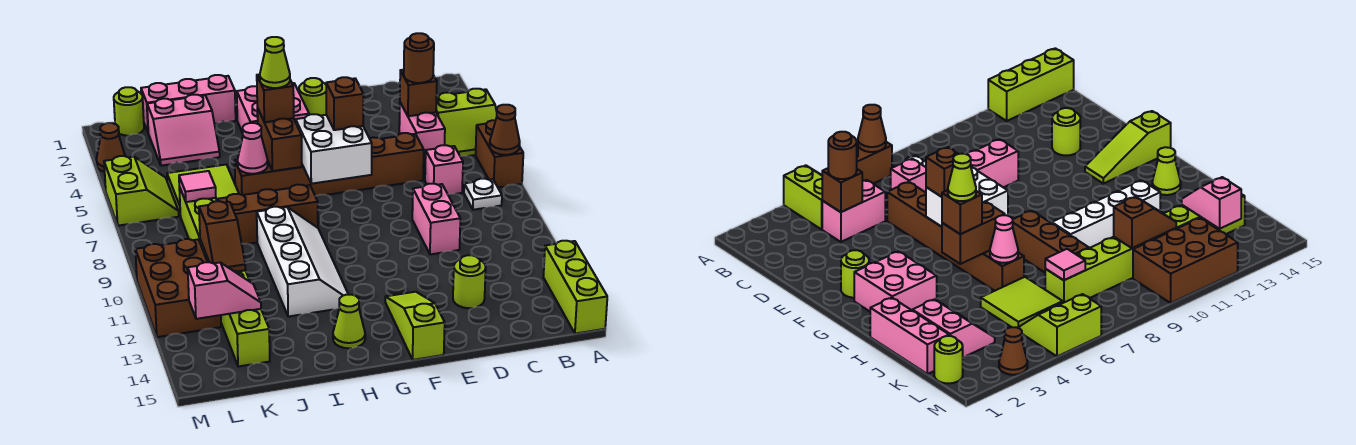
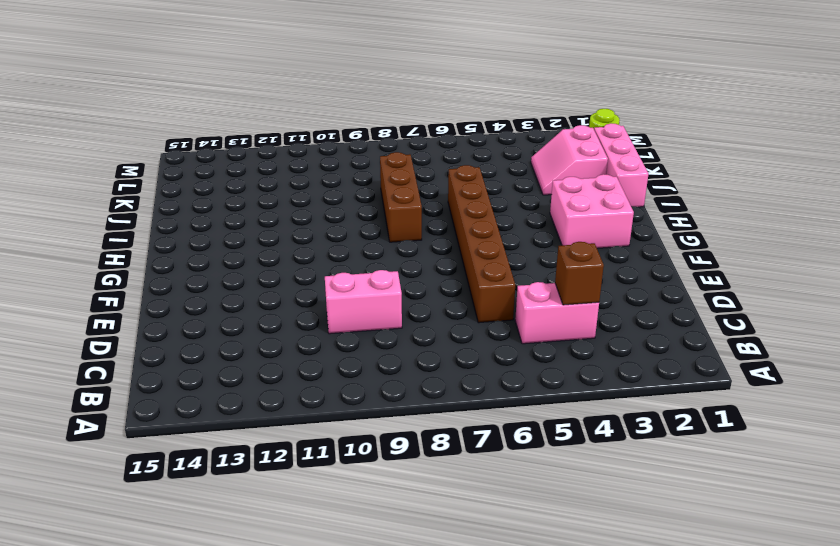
none -> lime 2x2 slope [436,89,497,156]
none -> brown 1x2 brick [476,120,523,187]
none -> lime 1x3 brick [543,241,607,334]
none -> white 1x1 plate [464,179,502,210]

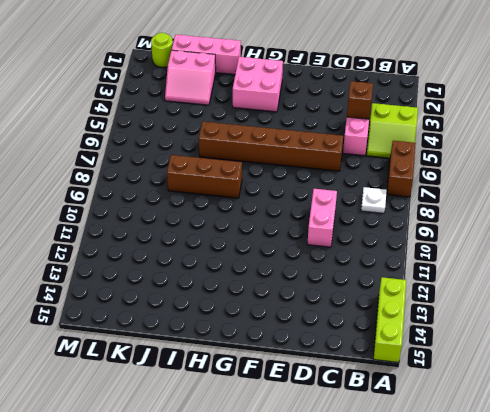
none -> pink 1x1 brick [425,145,463,194]
none -> lime 1x1 round brick [453,255,486,308]
none -> lime 1x1 round brick [299,78,326,115]
none -> lime 1x3 slope [385,292,445,360]

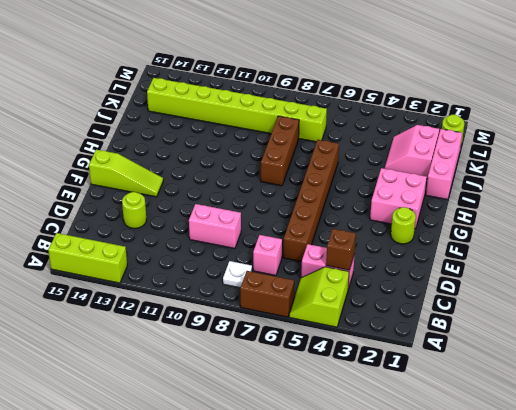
none -> white 2x4 slope [257,207,348,317]
none -> lime 1x1 cone [333,295,365,348]
none -> lime 2x2 tile [167,165,239,215]
none -> lime 2x2 slope [104,156,179,226]

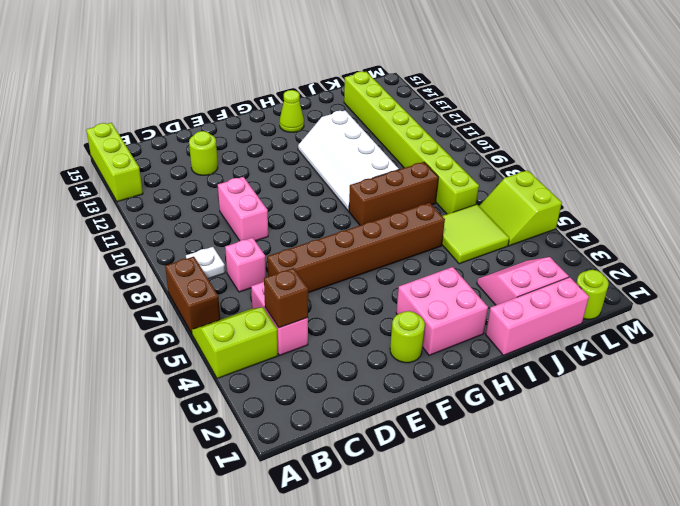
none -> lime 1x3 slope [385,292,445,360]
none -> brown 2x3 brick [135,239,221,337]
none -> brown 1x1 cone [96,123,125,172]
none -> brown 1x1 cone [490,105,520,155]

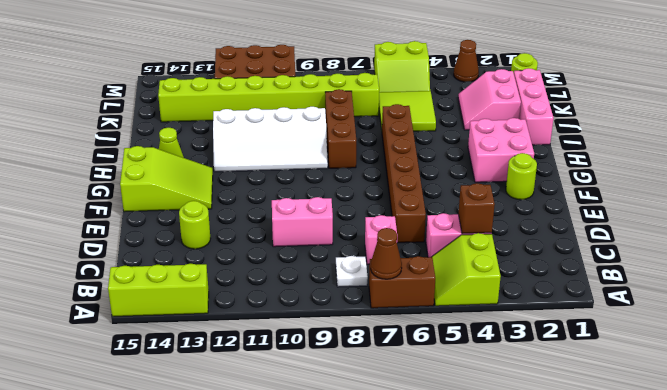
lime 2x3 slope [120,146,213,212] -> lime 1x3 slope [385,292,445,360]
none -> white 2x2 brick [296,114,372,184]
none -> brown 1x2 brick [257,108,302,171]
none -> pink 1x1 cone [238,123,268,174]
none -> pink 1x1 tile [179,171,216,202]

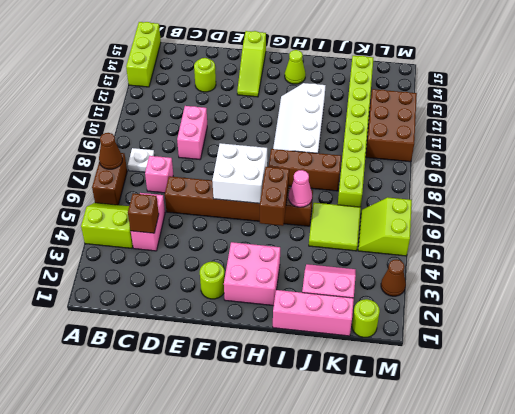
none -> pink 1x1 tile [179,171,216,202]
none -> brown 1x2 slope [199,201,245,272]
none -> pink 1x2 slope [188,262,261,319]
none -> brown 1x1 round brick [404,33,434,83]

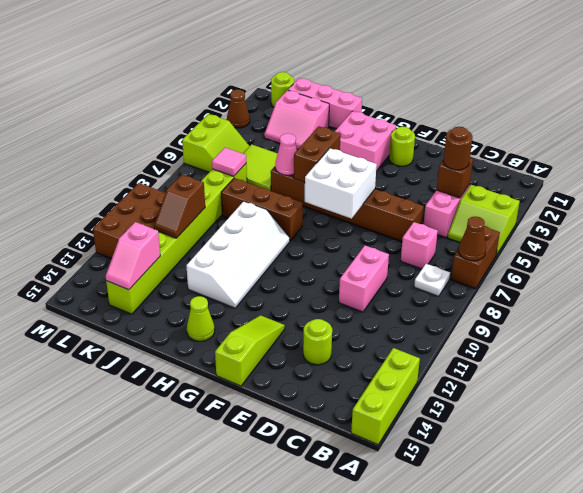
pink 1x2 slope [106,222,160,290] -> pink 1x2 slope turned to [188,262,261,319]
none -> brown 1x1 brick [326,77,363,130]
none -> brown 1x1 brick [257,74,294,122]
none -> lime 1x1 cone [260,37,290,88]

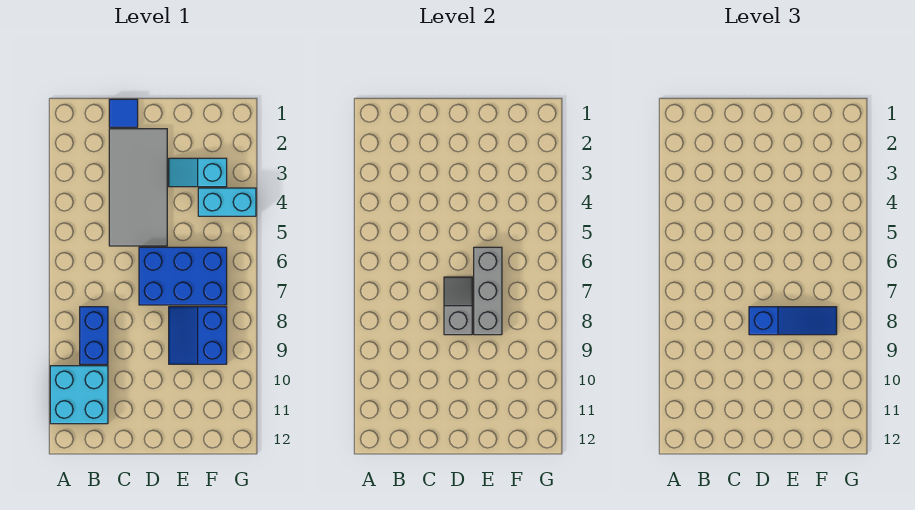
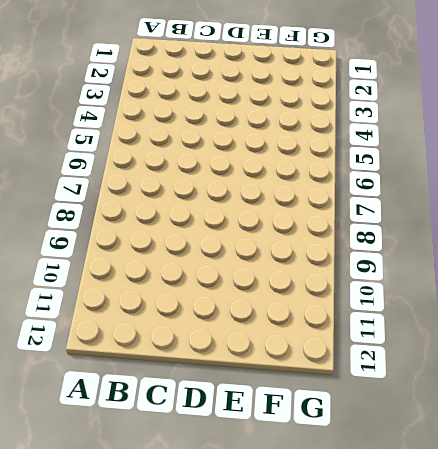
none -> cyan 2x2 brick [50,366,108,424]
none -> blue 1x2 brick [80,307,108,364]

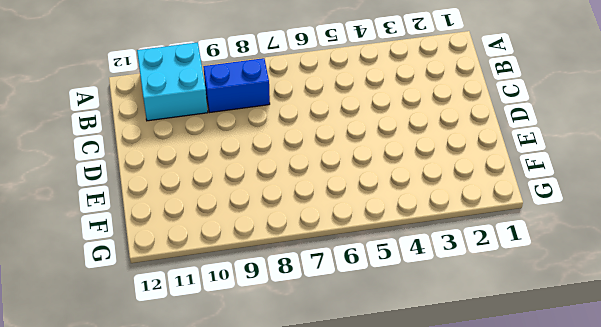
none -> blue 1x1 tile [109,99,138,127]
none -> grey 2x4 tile [109,129,167,246]

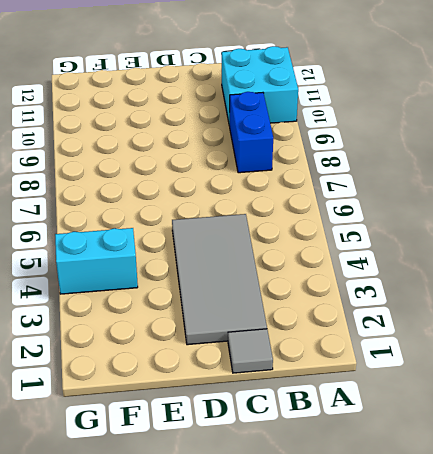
grey 1x1 tile [228,329,273,373] -> blue 1x1 tile [109,99,138,127]
none -> blue 2x3 brick [139,247,227,305]
none -> cyan 1x2 slope [169,158,227,187]

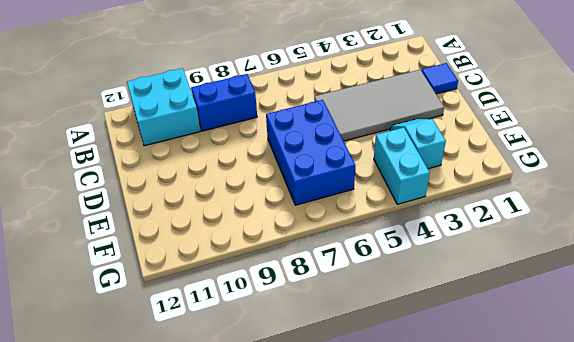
none -> blue 2x2 slope [169,307,227,364]
none -> grey 1x2 slope [444,277,472,335]

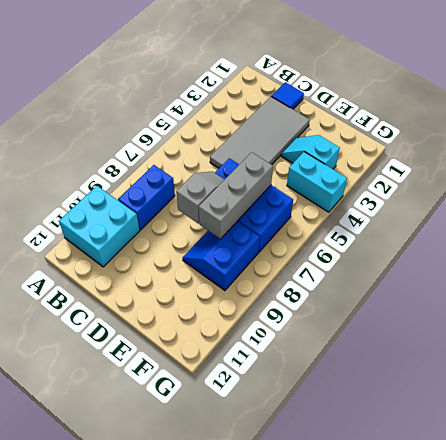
none -> blue 1x3 slope [749,307,837,335]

■ ■ ■ ■ ■

* Task item
Take the lines of the material above from the first through the one containing "none -> white 2x2 brick [296,114,372,184]", both included, and print them exactly without the pictures.

* Reply
none -> lime 2x2 slope [436,89,497,156]
none -> brown 1x2 brick [476,120,523,187]
none -> lime 1x3 brick [543,241,607,334]
none -> white 1x1 plate [464,179,502,210]

none -> pink 1x1 brick [425,145,463,194]
none -> lime 1x1 round brick [453,255,486,308]
none -> lime 1x1 round brick [299,78,326,115]
none -> lime 1x3 slope [385,292,445,360]

none -> white 2x4 slope [257,207,348,317]
none -> lime 1x1 cone [333,295,365,348]
none -> lime 2x2 tile [167,165,239,215]
none -> lime 2x2 slope [104,156,179,226]

none -> lime 1x3 slope [385,292,445,360]
none -> brown 2x3 brick [135,239,221,337]
none -> brown 1x1 cone [96,123,125,172]
none -> brown 1x1 cone [490,105,520,155]

lime 2x3 slope [120,146,213,212] -> lime 1x3 slope [385,292,445,360]
none -> white 2x2 brick [296,114,372,184]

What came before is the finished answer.